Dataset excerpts
################
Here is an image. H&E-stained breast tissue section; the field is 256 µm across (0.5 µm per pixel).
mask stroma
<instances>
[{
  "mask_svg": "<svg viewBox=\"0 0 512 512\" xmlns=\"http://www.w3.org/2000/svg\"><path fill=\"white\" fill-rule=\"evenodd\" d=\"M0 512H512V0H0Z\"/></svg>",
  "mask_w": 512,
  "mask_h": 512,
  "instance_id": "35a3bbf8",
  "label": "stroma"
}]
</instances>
################
**EXERCISE AIM**: Go through the listing and print each line exactly as it appears.

**TASK OUTPUT**:
Here is an image. H&E-stained breast tissue section; the field is 256 µm across (0.5 µm per pixel).
mask stroma
<instances>
[{
  "mask_svg": "<svg viewBox=\"0 0 512 512\" xmlns=\"http://www.w3.org/2000/svg\"><path fill=\"white\" fill-rule=\"evenodd\" d=\"M0 512H512V0H0Z\"/></svg>",
  "mask_w": 512,
  "mask_h": 512,
  "instance_id": "35a3bbf8",
  "label": "stroma"
}]
</instances>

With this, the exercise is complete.